Task objective>
From the line that contains "op=spun; was=purple trophy;" to the last line of the data, every line is to be transcribed exactly; no other line is to be included.

Before-and-after object lists:
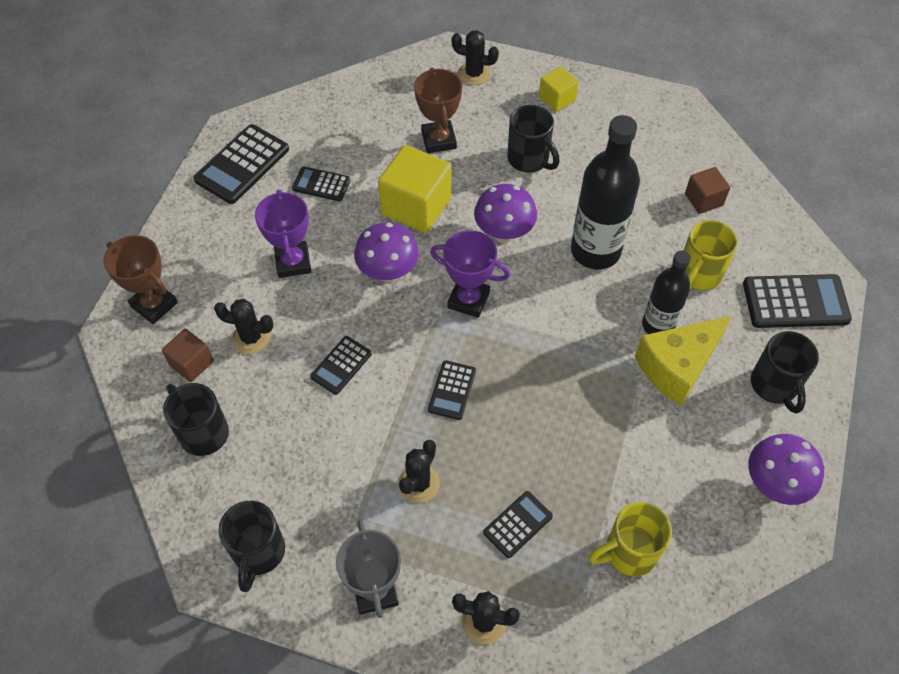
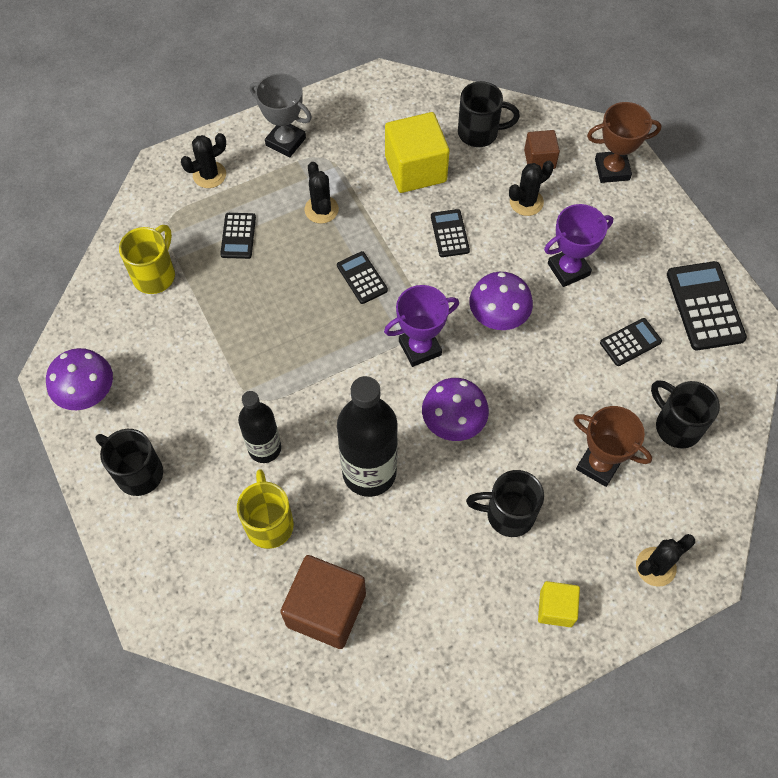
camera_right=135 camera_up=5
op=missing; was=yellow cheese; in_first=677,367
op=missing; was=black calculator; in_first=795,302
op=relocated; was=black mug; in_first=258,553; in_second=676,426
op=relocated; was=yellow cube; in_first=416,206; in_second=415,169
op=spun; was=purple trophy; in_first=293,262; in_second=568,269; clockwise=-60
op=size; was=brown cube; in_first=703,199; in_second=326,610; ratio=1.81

Result of this task>
op=spun; was=purple trophy; in_first=293,262; in_second=568,269; clockwise=-60
op=size; was=brown cube; in_first=703,199; in_second=326,610; ratio=1.81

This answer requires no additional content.